===== Information provided =====
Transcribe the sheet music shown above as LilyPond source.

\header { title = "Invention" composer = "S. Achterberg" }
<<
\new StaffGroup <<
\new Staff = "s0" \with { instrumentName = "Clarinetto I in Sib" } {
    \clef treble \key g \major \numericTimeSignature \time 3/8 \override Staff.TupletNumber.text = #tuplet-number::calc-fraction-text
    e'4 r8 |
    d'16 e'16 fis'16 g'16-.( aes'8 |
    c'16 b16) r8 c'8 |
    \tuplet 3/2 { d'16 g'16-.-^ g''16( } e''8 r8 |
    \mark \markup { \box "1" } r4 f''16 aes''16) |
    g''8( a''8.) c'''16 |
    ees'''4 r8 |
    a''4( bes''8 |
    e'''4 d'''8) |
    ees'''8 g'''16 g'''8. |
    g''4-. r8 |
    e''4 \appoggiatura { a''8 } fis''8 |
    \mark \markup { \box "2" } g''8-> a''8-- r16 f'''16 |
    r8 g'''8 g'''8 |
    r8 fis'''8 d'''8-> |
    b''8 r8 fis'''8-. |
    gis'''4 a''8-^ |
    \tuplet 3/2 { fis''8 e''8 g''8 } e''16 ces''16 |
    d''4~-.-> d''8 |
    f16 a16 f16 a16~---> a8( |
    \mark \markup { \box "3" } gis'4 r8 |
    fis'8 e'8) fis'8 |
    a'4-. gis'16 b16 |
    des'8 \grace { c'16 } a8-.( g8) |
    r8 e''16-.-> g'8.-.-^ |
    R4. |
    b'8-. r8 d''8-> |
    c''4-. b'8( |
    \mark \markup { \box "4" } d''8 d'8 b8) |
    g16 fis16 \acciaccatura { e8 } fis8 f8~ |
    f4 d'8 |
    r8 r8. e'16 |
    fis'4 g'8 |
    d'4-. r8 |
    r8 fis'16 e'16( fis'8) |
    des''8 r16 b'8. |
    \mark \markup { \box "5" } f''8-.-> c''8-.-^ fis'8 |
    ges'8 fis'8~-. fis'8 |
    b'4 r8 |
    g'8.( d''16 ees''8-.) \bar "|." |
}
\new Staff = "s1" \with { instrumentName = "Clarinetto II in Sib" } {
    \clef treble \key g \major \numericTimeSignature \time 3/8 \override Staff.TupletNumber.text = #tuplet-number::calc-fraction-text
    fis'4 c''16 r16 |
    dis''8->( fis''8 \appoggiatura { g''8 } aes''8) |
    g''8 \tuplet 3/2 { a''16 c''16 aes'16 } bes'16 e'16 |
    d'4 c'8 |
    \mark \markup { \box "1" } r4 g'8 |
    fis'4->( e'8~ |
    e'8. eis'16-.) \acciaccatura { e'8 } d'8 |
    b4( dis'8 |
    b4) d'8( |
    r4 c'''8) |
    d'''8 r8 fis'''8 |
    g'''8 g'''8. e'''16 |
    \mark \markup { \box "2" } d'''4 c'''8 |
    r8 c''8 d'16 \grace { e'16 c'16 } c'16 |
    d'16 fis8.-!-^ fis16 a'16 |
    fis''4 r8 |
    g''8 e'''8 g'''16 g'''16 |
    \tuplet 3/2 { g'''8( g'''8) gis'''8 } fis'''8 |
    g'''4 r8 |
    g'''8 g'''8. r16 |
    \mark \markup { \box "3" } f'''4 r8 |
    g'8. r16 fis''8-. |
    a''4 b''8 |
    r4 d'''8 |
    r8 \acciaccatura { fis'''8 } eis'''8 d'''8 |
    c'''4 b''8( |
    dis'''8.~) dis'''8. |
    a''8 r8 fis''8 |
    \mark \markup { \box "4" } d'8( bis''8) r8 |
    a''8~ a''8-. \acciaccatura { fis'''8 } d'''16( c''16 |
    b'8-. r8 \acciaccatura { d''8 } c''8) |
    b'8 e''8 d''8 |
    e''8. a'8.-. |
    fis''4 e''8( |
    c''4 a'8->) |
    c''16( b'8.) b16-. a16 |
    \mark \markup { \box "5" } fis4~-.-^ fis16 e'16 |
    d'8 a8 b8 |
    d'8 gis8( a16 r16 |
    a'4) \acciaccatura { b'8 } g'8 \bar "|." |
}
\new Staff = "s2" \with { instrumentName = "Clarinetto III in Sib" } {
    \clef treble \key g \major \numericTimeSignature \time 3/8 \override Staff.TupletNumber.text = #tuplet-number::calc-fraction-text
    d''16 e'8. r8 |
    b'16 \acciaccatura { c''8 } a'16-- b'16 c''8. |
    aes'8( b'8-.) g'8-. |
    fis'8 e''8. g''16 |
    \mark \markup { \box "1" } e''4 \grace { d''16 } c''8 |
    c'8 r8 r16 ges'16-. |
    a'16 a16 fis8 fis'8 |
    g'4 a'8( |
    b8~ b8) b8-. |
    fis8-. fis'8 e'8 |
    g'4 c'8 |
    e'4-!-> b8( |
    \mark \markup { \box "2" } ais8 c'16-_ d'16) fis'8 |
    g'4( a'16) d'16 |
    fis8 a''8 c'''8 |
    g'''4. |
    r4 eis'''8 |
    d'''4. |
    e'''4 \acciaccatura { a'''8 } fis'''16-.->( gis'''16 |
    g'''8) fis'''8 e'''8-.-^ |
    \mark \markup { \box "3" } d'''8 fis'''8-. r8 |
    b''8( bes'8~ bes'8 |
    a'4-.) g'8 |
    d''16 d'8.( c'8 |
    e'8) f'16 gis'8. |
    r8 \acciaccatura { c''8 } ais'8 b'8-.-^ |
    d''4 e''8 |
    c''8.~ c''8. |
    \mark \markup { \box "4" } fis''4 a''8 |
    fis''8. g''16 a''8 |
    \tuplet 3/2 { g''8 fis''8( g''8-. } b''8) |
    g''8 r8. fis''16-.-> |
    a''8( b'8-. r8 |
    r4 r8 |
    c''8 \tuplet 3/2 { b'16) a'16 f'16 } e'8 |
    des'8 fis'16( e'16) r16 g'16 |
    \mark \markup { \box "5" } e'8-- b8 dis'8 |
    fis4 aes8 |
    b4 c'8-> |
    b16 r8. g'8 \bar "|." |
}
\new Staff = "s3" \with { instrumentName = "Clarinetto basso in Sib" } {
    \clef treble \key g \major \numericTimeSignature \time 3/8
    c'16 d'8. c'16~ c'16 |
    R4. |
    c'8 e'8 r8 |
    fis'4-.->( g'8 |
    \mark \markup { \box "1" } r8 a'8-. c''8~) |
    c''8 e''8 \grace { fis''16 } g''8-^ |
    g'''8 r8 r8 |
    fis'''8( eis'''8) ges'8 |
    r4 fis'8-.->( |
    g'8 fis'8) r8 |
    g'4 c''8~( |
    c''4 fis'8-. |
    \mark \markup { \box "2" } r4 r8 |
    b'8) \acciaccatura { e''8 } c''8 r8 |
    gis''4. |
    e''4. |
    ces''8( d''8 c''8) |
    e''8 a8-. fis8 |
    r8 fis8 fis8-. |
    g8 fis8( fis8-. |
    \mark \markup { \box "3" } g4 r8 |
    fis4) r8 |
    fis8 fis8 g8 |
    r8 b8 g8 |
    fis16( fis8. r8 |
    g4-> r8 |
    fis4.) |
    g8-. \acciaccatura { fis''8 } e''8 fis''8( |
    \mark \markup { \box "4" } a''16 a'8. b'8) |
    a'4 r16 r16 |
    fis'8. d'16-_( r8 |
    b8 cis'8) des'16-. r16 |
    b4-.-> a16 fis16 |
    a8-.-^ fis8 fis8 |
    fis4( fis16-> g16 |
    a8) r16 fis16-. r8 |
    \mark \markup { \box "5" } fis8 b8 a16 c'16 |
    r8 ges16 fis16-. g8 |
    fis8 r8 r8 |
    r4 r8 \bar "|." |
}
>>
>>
=====
Task prompt –
Locate each line in the items above that contains the word "grace", matching case exactly, and copy those lines out.

Solution to this exercise –
    des'8 \grace { c'16 } a8-.( g8) |
    r8 c''8 d'16 \grace { e'16 c'16 } c'16 |
    \mark \markup { \box "1" } e''4 \grace { d''16 } c''8 |
    c''8 e''8 \grace { fis''16 } g''8-^ |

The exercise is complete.